■ **PROBLEM TO SOLVE**:
Could you output exactly the lines from the one containing "yellow brick C5" through the end of the records below, and nothing more?

■ **MATERIALS PROVIDED**:
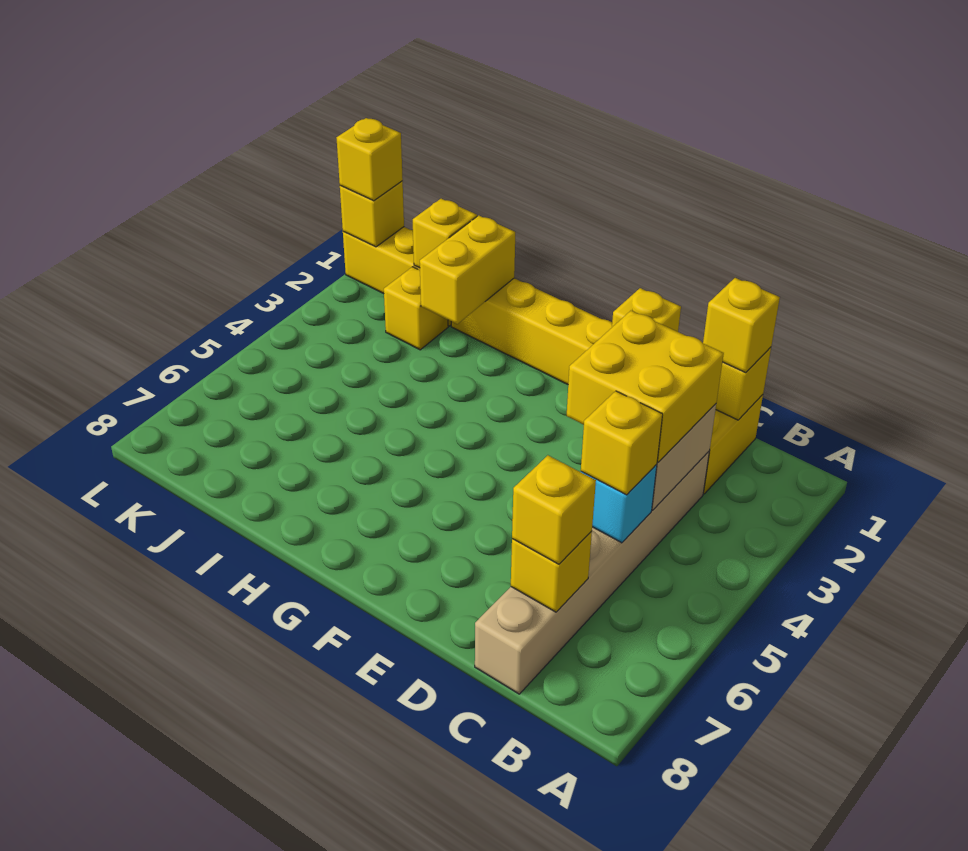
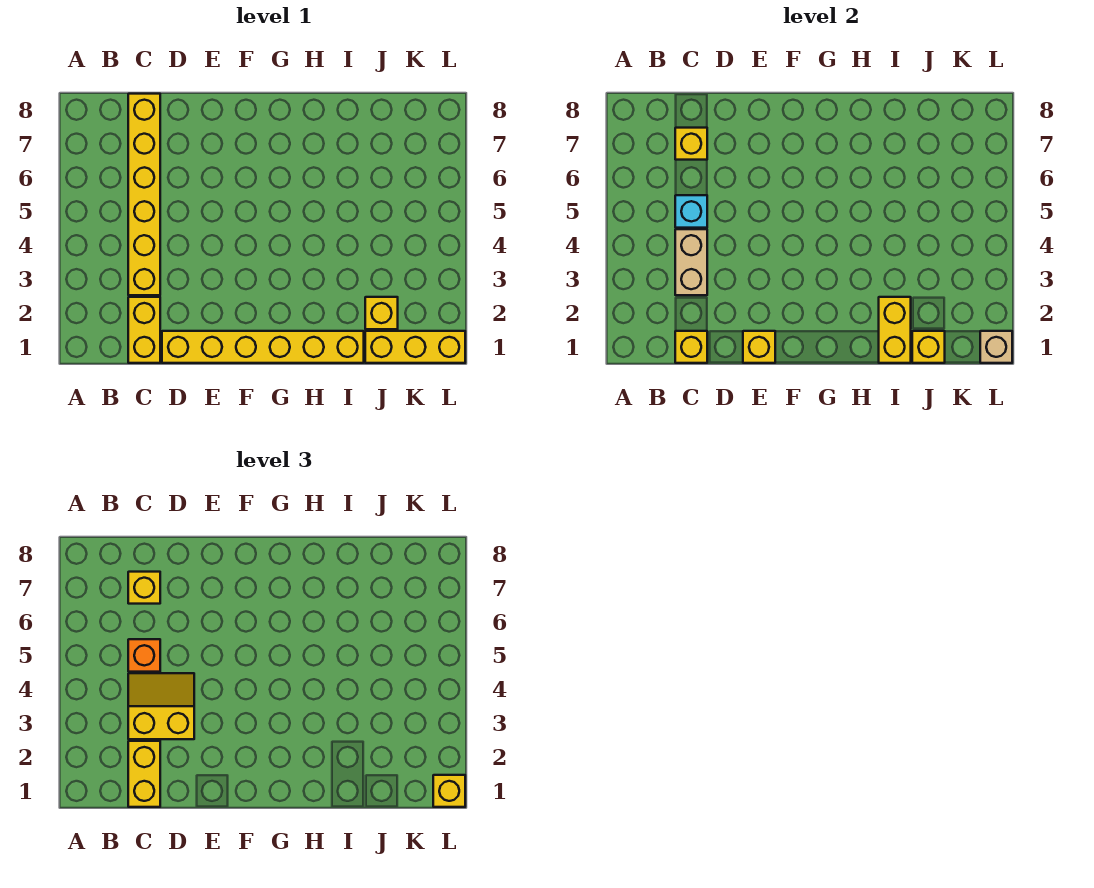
yellow brick C1 level 3 -> yellow brick C1:C2 level 3
tan brick C3:C8 level 1 -> yellow brick C3:C8 level 1
yellow brick C3:D4 level 3 -> yellow slope C3:D4 level 3 top 3
yellow brick C5 level 3 -> orange brick C5 level 3
yellow brick L1 level 2 -> tan brick L1 level 2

■ **YOUR RESPONSE**:
yellow brick C5 level 3 -> orange brick C5 level 3
yellow brick L1 level 2 -> tan brick L1 level 2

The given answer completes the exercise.